* Assignment *
Please, without the pictures, retype exactly the lines from the start of the material through the line that holds "emerald ring stacker".
[Start of Attachment]
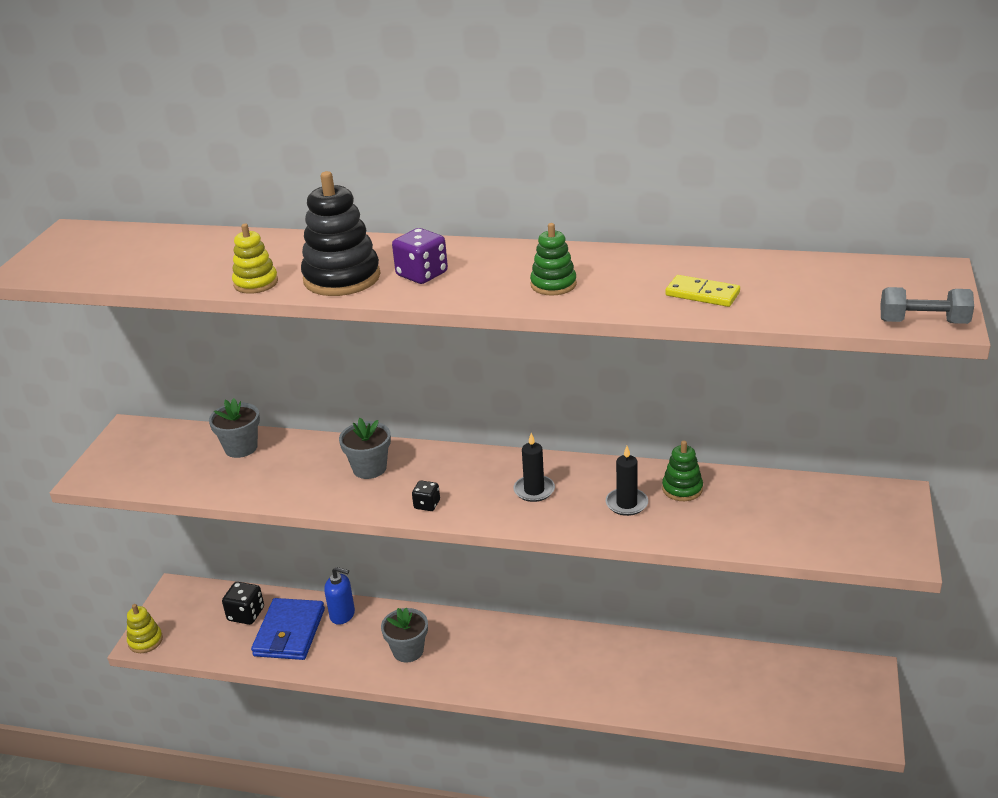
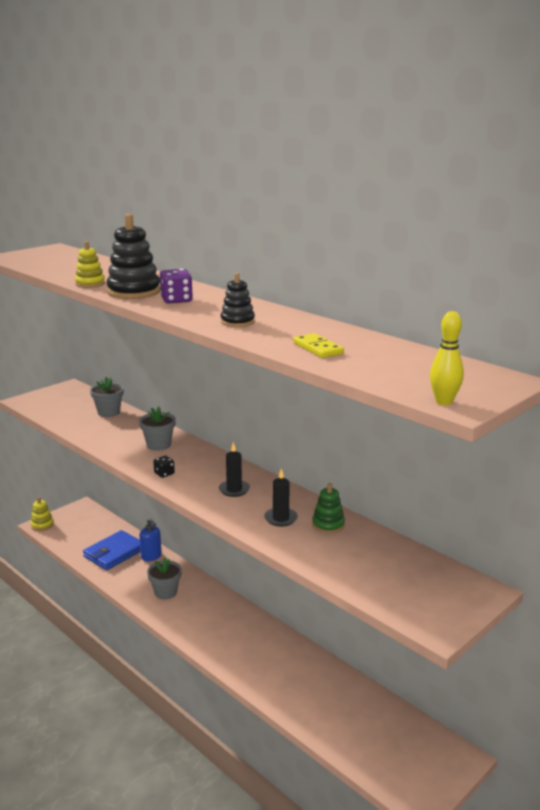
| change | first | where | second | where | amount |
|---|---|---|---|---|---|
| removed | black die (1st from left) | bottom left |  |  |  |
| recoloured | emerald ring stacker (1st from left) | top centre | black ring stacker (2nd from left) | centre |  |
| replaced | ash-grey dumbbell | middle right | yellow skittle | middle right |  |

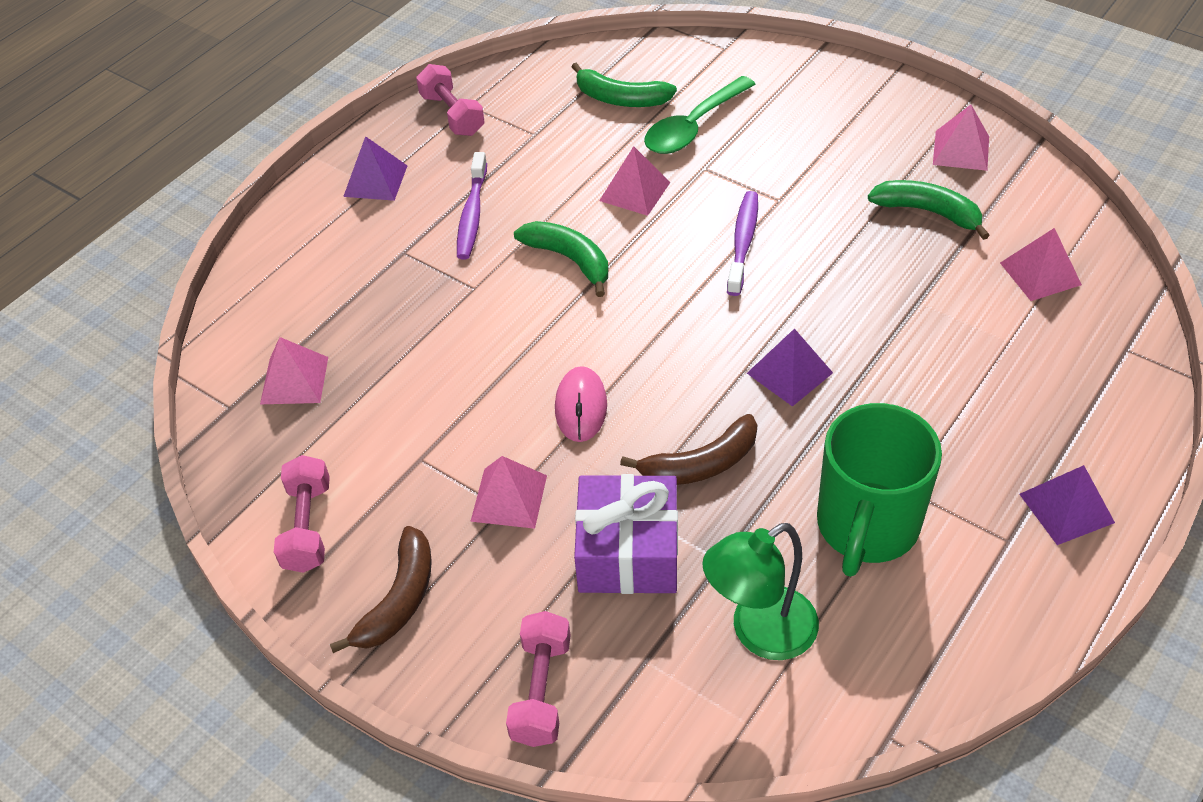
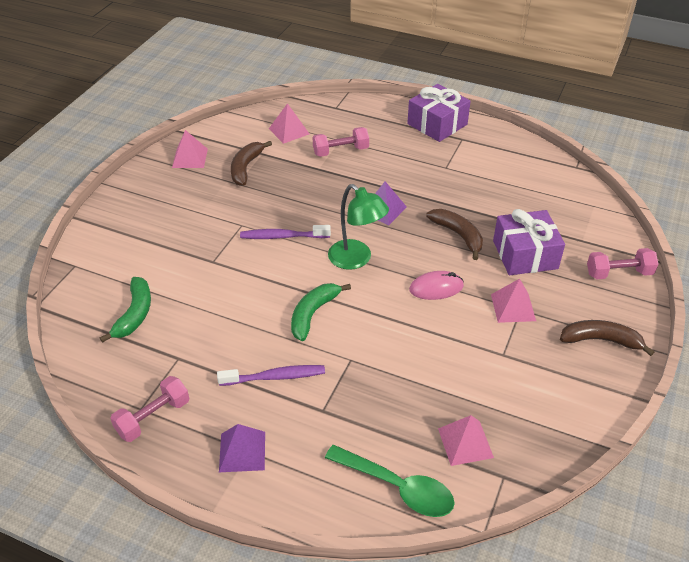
| change | first | where | second | where | amount |
|---|---|---|---|---|---|
| moved | rosy dumbbell (1st from left in the first image) | middle left | rosy dumbbell (2nd from left) | top centre |  |
| removed | rosy solid pyramid (3rd from left) | top centre |  |  |  |
| moved | emerald spoon | top centre |  | bottom centre |  |
| moved | emerald desk lamp | bottom centre |  | centre |  |
| removed | emerald mug | middle right |  |  |  |
| recoloured | emerald banana fruit (3rd from left) | top right | russet banana fruit (1st from left) | top centre |  |
| replaced | violet solid pyramid (3rd from left) | middle right | violet wrapped gift (1st from left) | top centre |  |

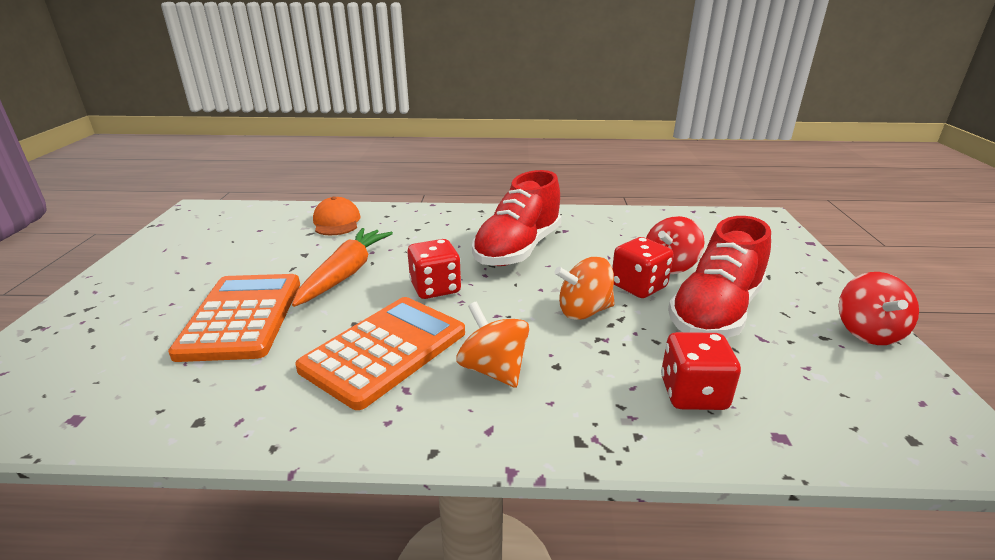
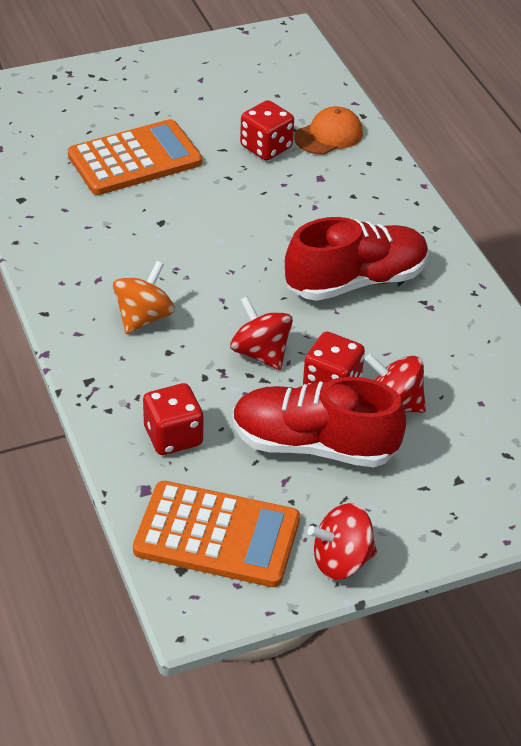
| change | first | where | second | where | amount |
|---|---|---|---|---|---|
| removed | orange carrot | centre |  |  |  |
| moved | orange calculator (2nd from left) | centre |  | bottom centre |  |
| moved | red die (1st from left in the first image) | centre | red die (2nd from left) | top centre |  |
| turned | red lace-up shoe (1st from left in the first image) | centre | red lace-up shoe (2nd from left) | middle right | 150 degrees clockwise |
| recoloured | orange whirligig (2nd from left) | centre | red whirligig (1st from left) | centre |  |

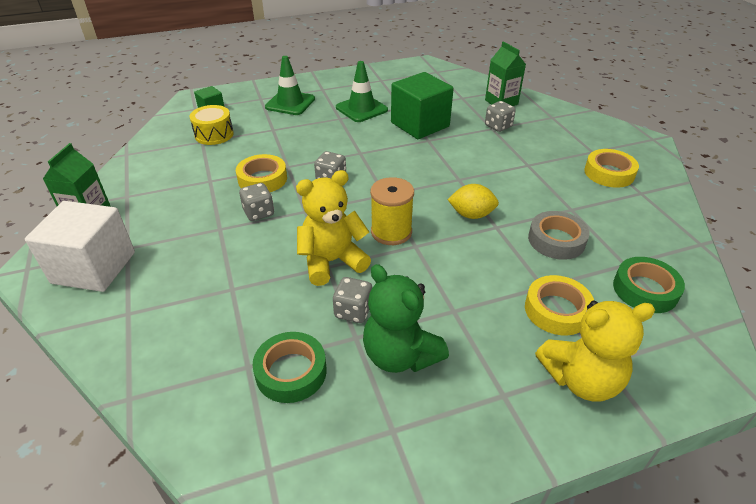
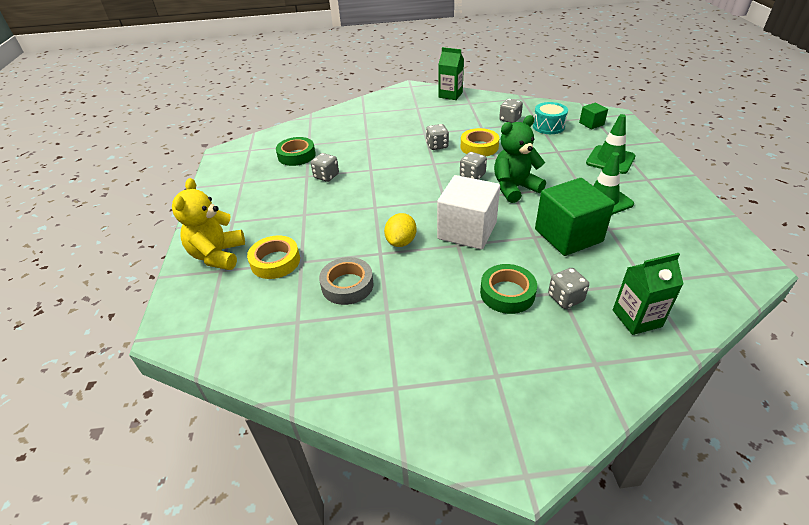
| change | first | where | second | where | amount |
|---|---|---|---|---|---|
| moved | white block | middle left |  | centre |  |
| recoloured | yellow snare drum | top left | turquoise snare drum | top right |  |
| removed | yellow stuffed bear (1st from left) | centre |  |  |  |
| moved | emerald stuffed bear | centre |  | top centre |  |
| removed | yellow spool | centre |  |  |  |
| removed | yellow roll of tape (3rd from left) | middle right |  |  |  |
| moved | emerald roll of tape (2nd from left) | middle right |  | centre |  |
| added |  |  | ash-grey die (4th from left) | top centre |  |

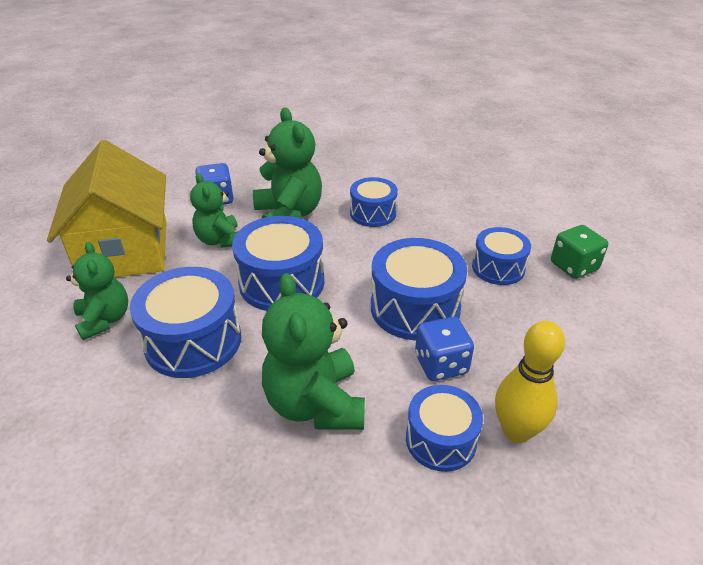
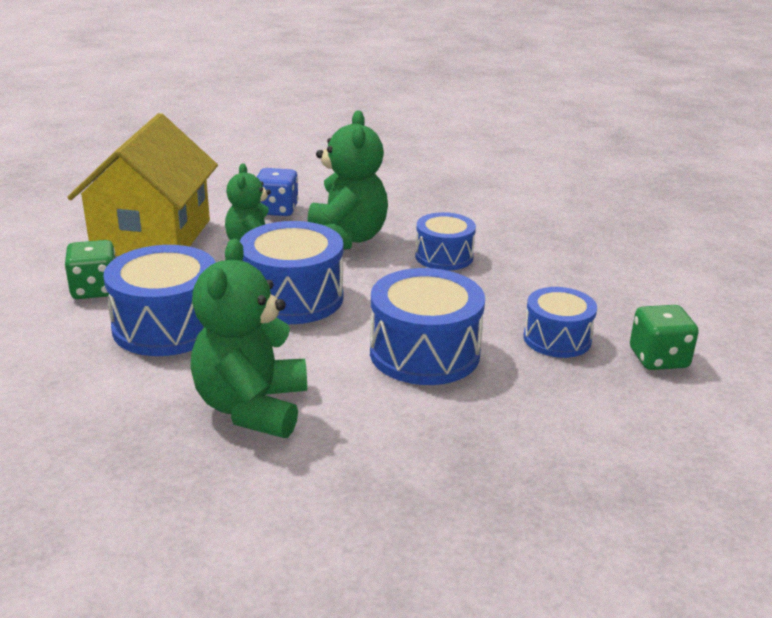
| change | first | where | second | where | amount |
|---|---|---|---|---|---|
| replaced | emerald stuffed bear (1st from left) | middle left | emerald die (1st from left) | middle left |  |
| removed | blue snare drum (5th from left) | bottom centre |  |  |  |
| removed | blue die (2nd from left) | centre |  |  |  |
| removed | yellow skittle | bottom right |  |  |  |

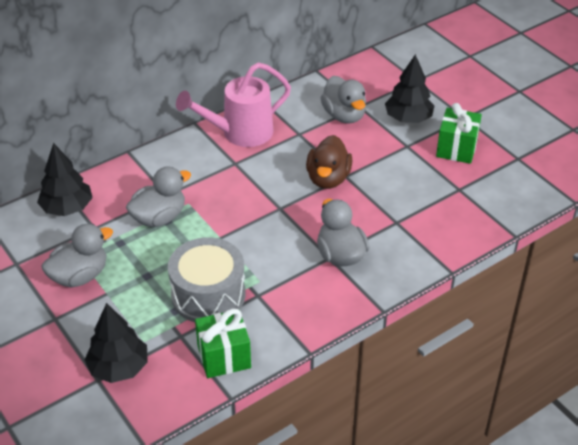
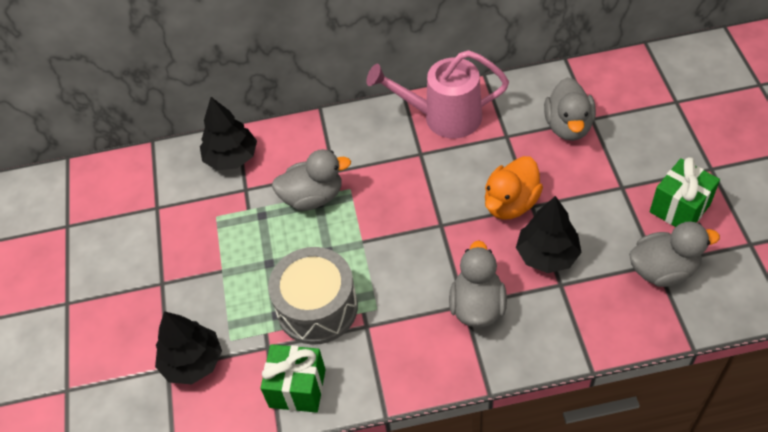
| change | first | where | second | where | amount |
|---|---|---|---|---|---|
| moved | ash-grey duck (1st from left in the first image) | middle left | ash-grey duck (4th from left) | middle right |  |
| recoloured | russet duck | centre | orange duck | middle right |  |
| moved | black tree (3rd from left) | top right |  | middle right |  |

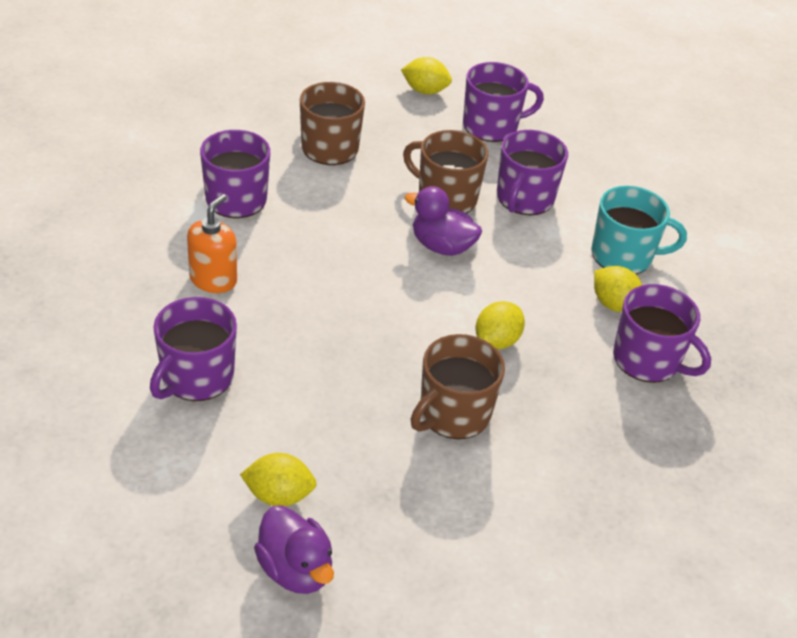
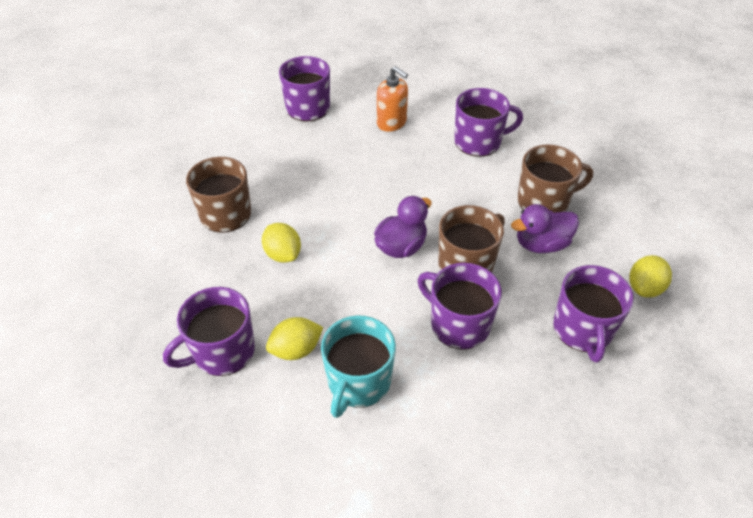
| change | first | where | second | where | amount |
|---|---|---|---|---|---|
| removed | yellow citrus fruit (1st from left) | bottom centre |  |  |  |
| moved | violet duck (1st from left in the first image) | bottom centre | violet duck (2nd from left) | middle right |  |

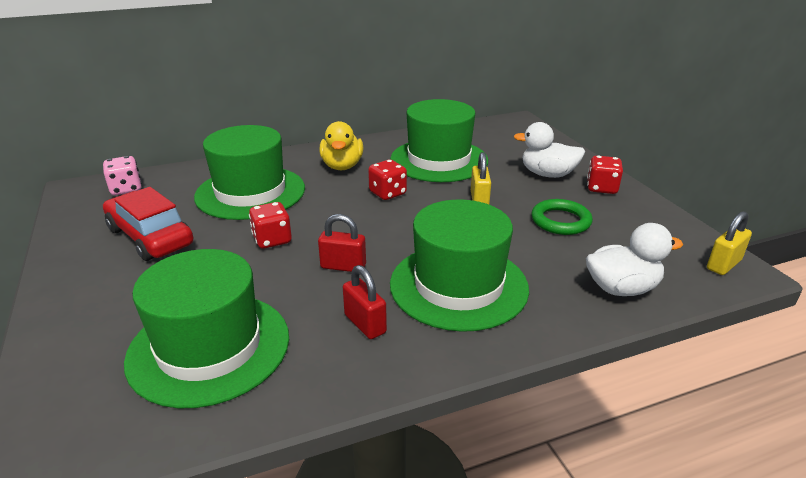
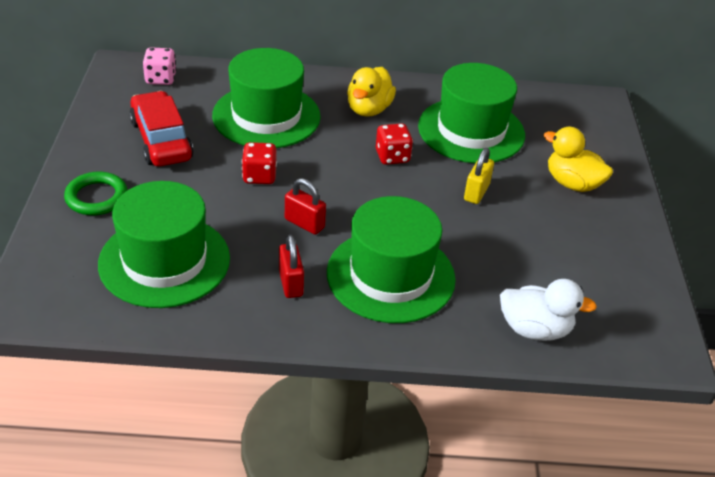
| change | first | where | second | where | amount |
|---|---|---|---|---|---|
| recoloured | white duck (1st from left) | top right | yellow duck (2nd from left) | middle right |  |
| moved | emerald ring | middle right |  | middle left |  |
| removed | red die (3rd from left) | middle right |  |  |  |
| removed | yellow lock (2nd from left) | middle right |  |  |  |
[End of Attachment]
* Exercise result *
| change | first | where | second | where | amount |
|---|---|---|---|---|---|
| removed | black die (1st from left) | bottom left |  |  |  |
| recoloured | emerald ring stacker (1st from left) | top centre | black ring stacker (2nd from left) | centre |  |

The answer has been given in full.